*BRIEF:* Reproduce all of the entries below with "zero-indexed" swapped for "0-indexed" and nothing else changed.
** START OF DATASET EXCERPTS **
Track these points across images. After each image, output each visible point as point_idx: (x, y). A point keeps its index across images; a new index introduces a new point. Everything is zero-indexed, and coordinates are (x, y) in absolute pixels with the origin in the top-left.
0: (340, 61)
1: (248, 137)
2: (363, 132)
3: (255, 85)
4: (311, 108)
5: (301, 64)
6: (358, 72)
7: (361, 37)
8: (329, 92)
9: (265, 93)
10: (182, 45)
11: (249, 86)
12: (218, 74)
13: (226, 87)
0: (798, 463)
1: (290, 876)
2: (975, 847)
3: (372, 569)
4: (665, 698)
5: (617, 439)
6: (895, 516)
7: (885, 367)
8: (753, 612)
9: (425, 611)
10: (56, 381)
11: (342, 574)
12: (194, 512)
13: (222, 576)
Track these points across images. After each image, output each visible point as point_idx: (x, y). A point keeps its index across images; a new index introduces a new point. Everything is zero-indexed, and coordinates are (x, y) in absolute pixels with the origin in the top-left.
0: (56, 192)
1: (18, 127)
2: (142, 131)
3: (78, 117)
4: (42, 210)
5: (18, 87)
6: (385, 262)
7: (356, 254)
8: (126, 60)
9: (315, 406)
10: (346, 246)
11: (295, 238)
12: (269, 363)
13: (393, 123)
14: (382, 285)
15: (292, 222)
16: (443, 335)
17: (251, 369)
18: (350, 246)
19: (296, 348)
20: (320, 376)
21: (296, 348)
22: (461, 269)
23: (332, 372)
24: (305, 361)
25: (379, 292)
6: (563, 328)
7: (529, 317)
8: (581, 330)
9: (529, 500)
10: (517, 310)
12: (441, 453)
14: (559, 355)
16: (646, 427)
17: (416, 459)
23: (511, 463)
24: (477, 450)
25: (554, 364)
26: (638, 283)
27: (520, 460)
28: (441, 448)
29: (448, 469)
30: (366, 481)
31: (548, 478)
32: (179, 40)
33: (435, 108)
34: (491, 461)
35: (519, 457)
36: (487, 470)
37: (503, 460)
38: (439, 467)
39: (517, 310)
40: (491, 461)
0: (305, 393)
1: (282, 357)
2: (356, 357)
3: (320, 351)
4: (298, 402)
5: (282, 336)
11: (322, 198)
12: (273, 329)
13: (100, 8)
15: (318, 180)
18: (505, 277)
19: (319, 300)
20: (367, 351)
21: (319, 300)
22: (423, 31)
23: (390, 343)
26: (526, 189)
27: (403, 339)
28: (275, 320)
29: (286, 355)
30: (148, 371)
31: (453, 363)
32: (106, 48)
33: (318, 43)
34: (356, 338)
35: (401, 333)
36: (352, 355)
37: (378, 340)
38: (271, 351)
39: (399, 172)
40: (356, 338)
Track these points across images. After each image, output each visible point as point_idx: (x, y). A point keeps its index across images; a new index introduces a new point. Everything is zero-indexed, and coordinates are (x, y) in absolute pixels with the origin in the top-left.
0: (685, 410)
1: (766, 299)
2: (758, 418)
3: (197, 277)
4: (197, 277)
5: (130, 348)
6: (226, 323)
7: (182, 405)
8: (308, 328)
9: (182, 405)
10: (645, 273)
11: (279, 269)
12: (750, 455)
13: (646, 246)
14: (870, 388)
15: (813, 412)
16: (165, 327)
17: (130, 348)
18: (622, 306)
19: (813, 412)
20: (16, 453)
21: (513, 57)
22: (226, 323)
** END OF DATASET EXCERPTS **
*TASK OUTPUT:*
Track these points across images. After each image, output each visible point as point_idx: (x, y). A point keeps its index across images; a new index introduces a new point. Everything is 0-indexed, and coordinates are (x, y) in absolute pixels with the origin in the top-left.
0: (340, 61)
1: (248, 137)
2: (363, 132)
3: (255, 85)
4: (311, 108)
5: (301, 64)
6: (358, 72)
7: (361, 37)
8: (329, 92)
9: (265, 93)
10: (182, 45)
11: (249, 86)
12: (218, 74)
13: (226, 87)
0: (798, 463)
1: (290, 876)
2: (975, 847)
3: (372, 569)
4: (665, 698)
5: (617, 439)
6: (895, 516)
7: (885, 367)
8: (753, 612)
9: (425, 611)
10: (56, 381)
11: (342, 574)
12: (194, 512)
13: (222, 576)
Track these points across images. After each image, output each visible point as point_idx: (x, y). A point keeps its index across images; a new index introduces a new point. Everything is 0-indexed, and coordinates are (x, y) in absolute pixels with the origin in the top-left.
0: (56, 192)
1: (18, 127)
2: (142, 131)
3: (78, 117)
4: (42, 210)
5: (18, 87)
6: (385, 262)
7: (356, 254)
8: (126, 60)
9: (315, 406)
10: (346, 246)
11: (295, 238)
12: (269, 363)
13: (393, 123)
14: (382, 285)
15: (292, 222)
16: (443, 335)
17: (251, 369)
18: (350, 246)
19: (296, 348)
20: (320, 376)
21: (296, 348)
22: (461, 269)
23: (332, 372)
24: (305, 361)
25: (379, 292)
6: (563, 328)
7: (529, 317)
8: (581, 330)
9: (529, 500)
10: (517, 310)
12: (441, 453)
14: (559, 355)
16: (646, 427)
17: (416, 459)
23: (511, 463)
24: (477, 450)
25: (554, 364)
26: (638, 283)
27: (520, 460)
28: (441, 448)
29: (448, 469)
30: (366, 481)
31: (548, 478)
32: (179, 40)
33: (435, 108)
34: (491, 461)
35: (519, 457)
36: (487, 470)
37: (503, 460)
38: (439, 467)
39: (517, 310)
40: (491, 461)
0: (305, 393)
1: (282, 357)
2: (356, 357)
3: (320, 351)
4: (298, 402)
5: (282, 336)
11: (322, 198)
12: (273, 329)
13: (100, 8)
15: (318, 180)
18: (505, 277)
19: (319, 300)
20: (367, 351)
21: (319, 300)
22: (423, 31)
23: (390, 343)
26: (526, 189)
27: (403, 339)
28: (275, 320)
29: (286, 355)
30: (148, 371)
31: (453, 363)
32: (106, 48)
33: (318, 43)
34: (356, 338)
35: (401, 333)
36: (352, 355)
37: (378, 340)
38: (271, 351)
39: (399, 172)
40: (356, 338)
Track these points across images. After each image, output each visible point as point_idx: (x, y). A point keeps its index across images; a new index introduces a new point. Everything is 0-indexed, and coordinates are (x, y) in absolute pixels with the origin in the top-left.
0: (685, 410)
1: (766, 299)
2: (758, 418)
3: (197, 277)
4: (197, 277)
5: (130, 348)
6: (226, 323)
7: (182, 405)
8: (308, 328)
9: (182, 405)
10: (645, 273)
11: (279, 269)
12: (750, 455)
13: (646, 246)
14: (870, 388)
15: (813, 412)
16: (165, 327)
17: (130, 348)
18: (622, 306)
19: (813, 412)
20: (16, 453)
21: (513, 57)
22: (226, 323)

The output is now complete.